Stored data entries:
════════
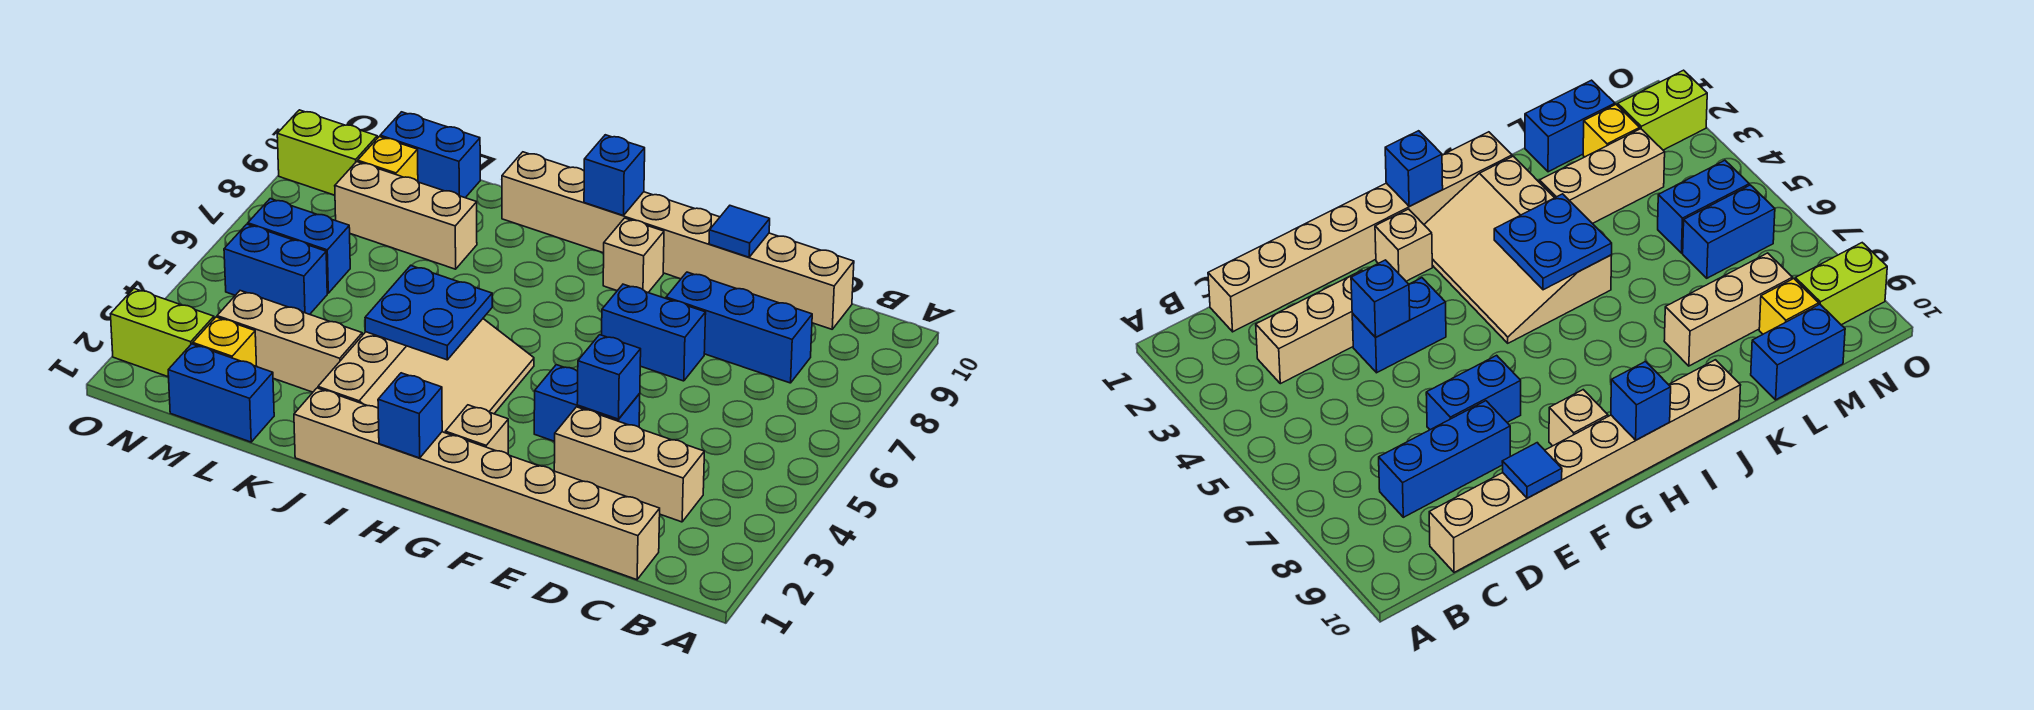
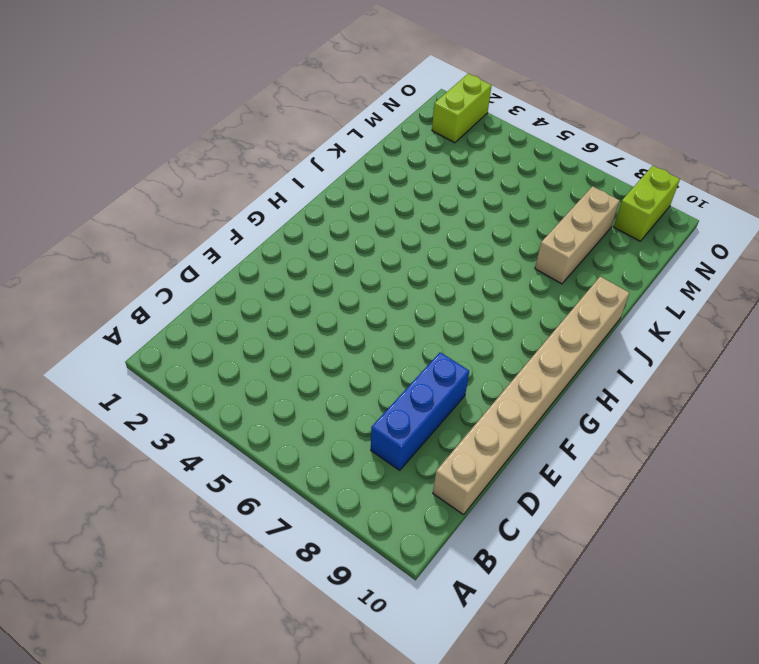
none -> tan brick C1:J1 level 1
none -> tan brick C3:E3 level 1
none -> blue brick E4:F4 level 1

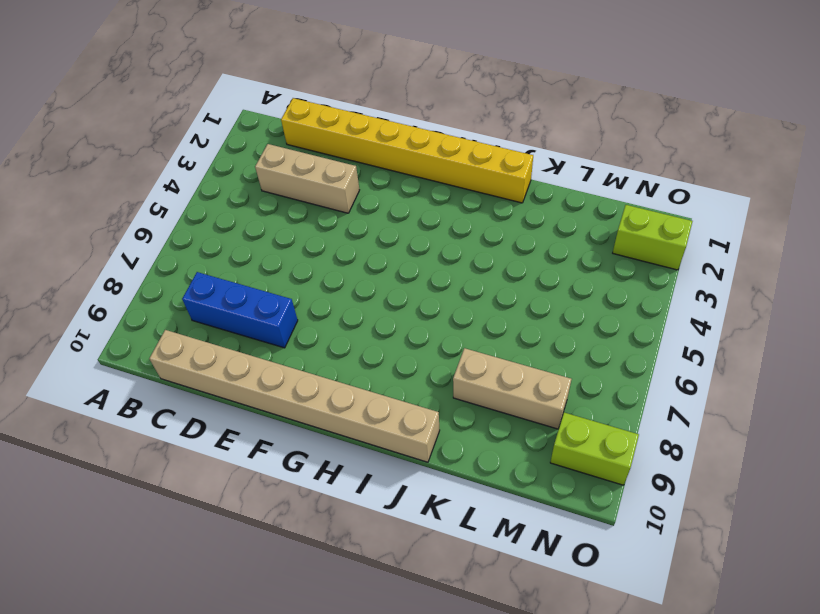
yellow brick C1:J1 level 1 -> tan brick C1:J1 level 1
none -> blue brick E4:F4 level 1
none -> blue brick E7:F7 level 1
none -> tan brick G2 level 1

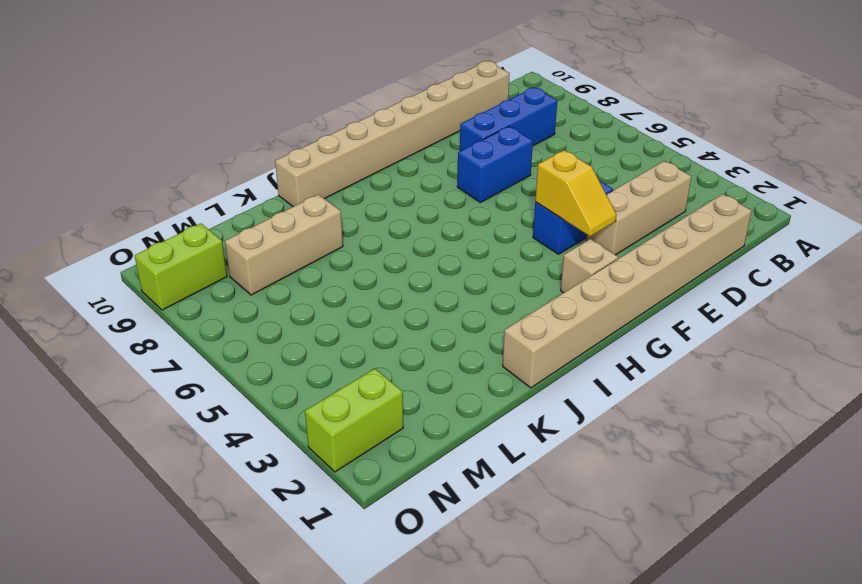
yellow slope F3:F4 level 2 top 4 -> none
none -> tan brick G9 level 1
none -> tan slope H2:J5 level 1 top J
none -> tan brick K3:M3 level 1

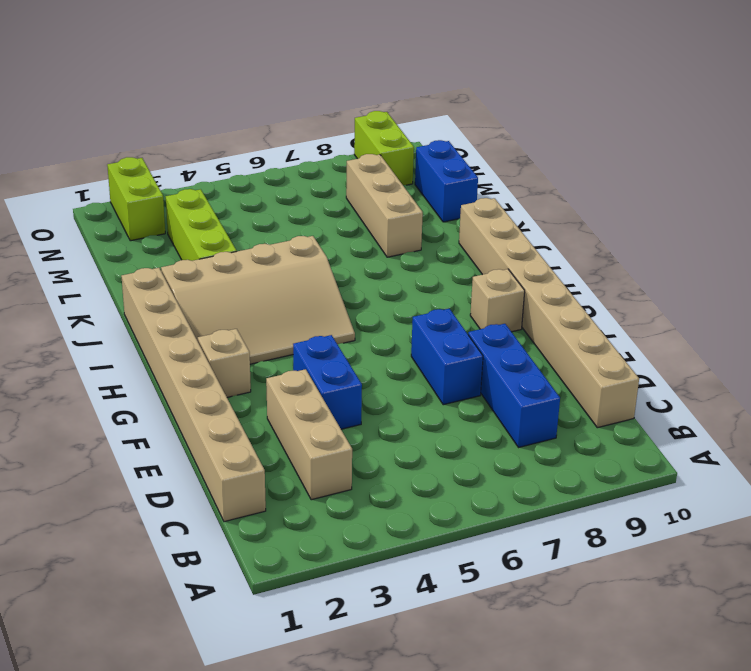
lime brick K3:M3 level 1 -> tan brick K3:M3 level 1
none -> blue brick L1:M1 level 1
none -> yellow brick M2 level 1
none -> blue brick M5:N5 level 1

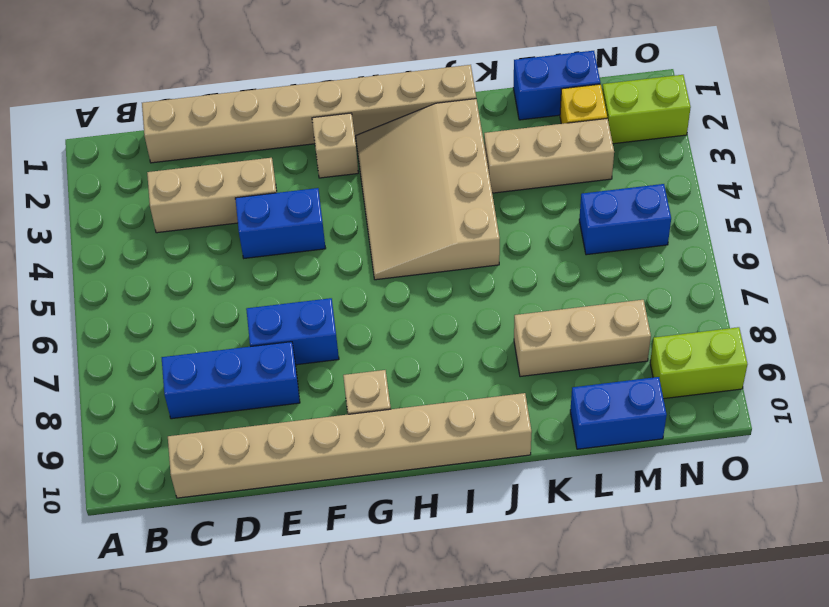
none -> blue brick M6:N6 level 1
none -> yellow brick M9 level 1
none -> blue brick E4 level 2

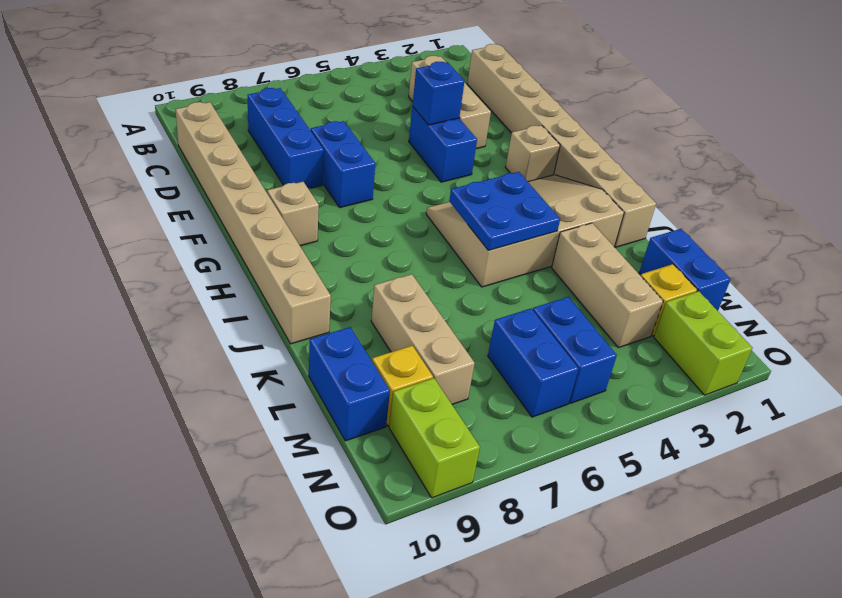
none -> blue tile E10 level 2
none -> blue brick H1 level 2
none -> blue brick H10 level 2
════════
Assignment.
Output the entries above exactly. Do not include the pictures.

Task answer.
none -> tan brick C1:J1 level 1
none -> tan brick C3:E3 level 1
none -> blue brick E4:F4 level 1

yellow brick C1:J1 level 1 -> tan brick C1:J1 level 1
none -> blue brick E4:F4 level 1
none -> blue brick E7:F7 level 1
none -> tan brick G2 level 1

yellow slope F3:F4 level 2 top 4 -> none
none -> tan brick G9 level 1
none -> tan slope H2:J5 level 1 top J
none -> tan brick K3:M3 level 1

lime brick K3:M3 level 1 -> tan brick K3:M3 level 1
none -> blue brick L1:M1 level 1
none -> yellow brick M2 level 1
none -> blue brick M5:N5 level 1

none -> blue brick M6:N6 level 1
none -> yellow brick M9 level 1
none -> blue brick E4 level 2

none -> blue tile E10 level 2
none -> blue brick H1 level 2
none -> blue brick H10 level 2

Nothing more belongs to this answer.